Extracted data:
+ + + + +
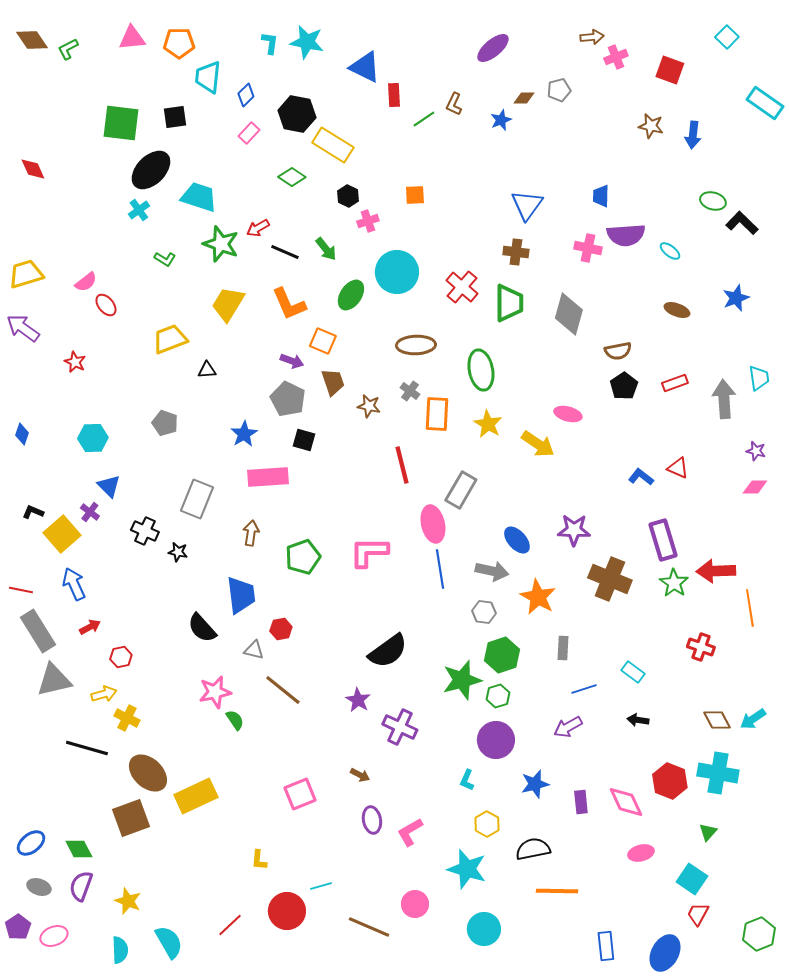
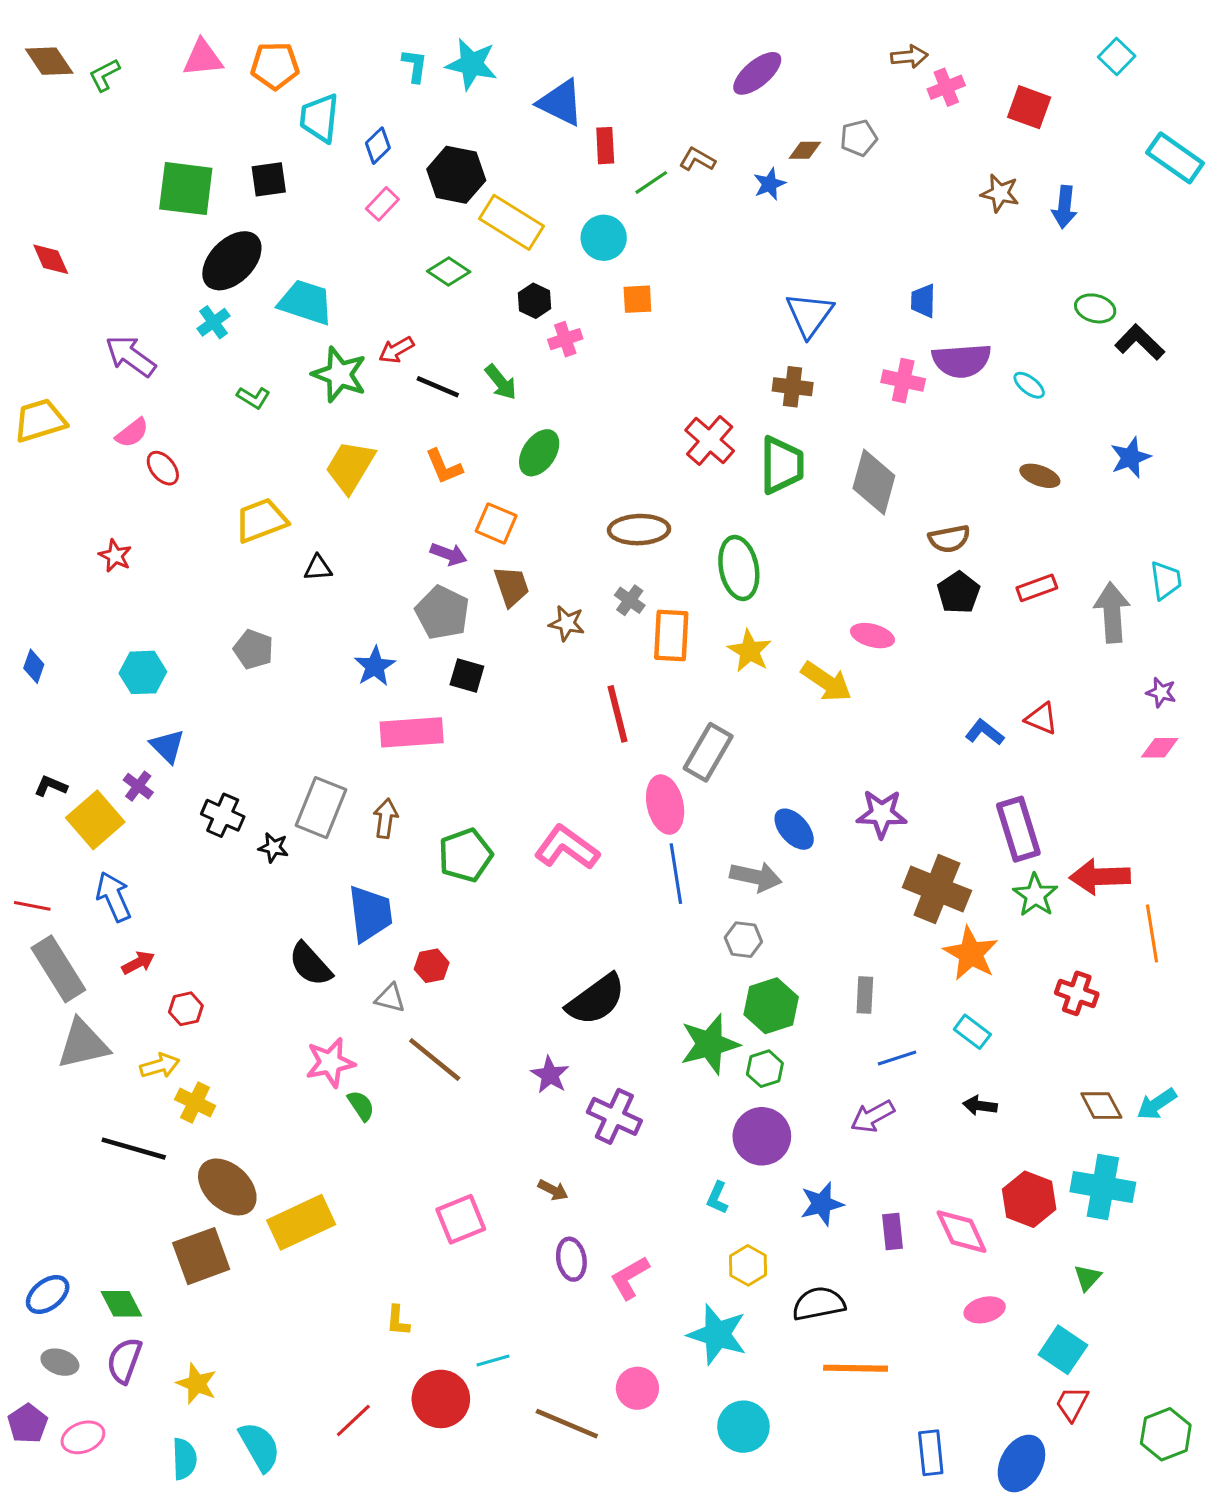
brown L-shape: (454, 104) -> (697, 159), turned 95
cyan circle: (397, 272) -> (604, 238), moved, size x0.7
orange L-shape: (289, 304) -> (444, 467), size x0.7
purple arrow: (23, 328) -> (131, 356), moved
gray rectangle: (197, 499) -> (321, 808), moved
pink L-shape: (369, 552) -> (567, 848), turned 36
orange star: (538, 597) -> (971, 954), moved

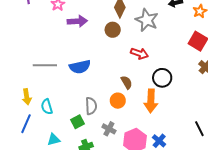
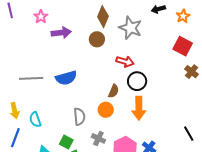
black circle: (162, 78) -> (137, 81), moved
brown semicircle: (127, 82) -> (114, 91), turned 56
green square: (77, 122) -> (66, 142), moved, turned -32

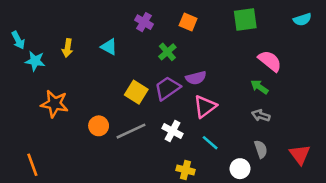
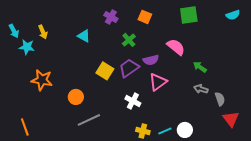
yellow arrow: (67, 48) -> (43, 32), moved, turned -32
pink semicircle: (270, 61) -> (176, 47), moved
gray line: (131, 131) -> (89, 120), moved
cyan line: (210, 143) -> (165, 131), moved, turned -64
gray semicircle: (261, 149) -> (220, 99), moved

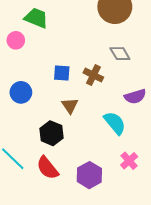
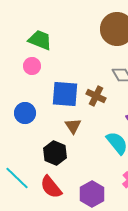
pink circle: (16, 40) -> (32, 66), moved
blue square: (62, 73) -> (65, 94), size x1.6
+ + + + +
Lines holding the word "shape" are the answer; copy every one from the records above.

brown L-shape: (454, 104) -> (697, 159), turned 95
orange L-shape: (289, 304) -> (444, 467), size x0.7
pink L-shape: (369, 552) -> (567, 848), turned 36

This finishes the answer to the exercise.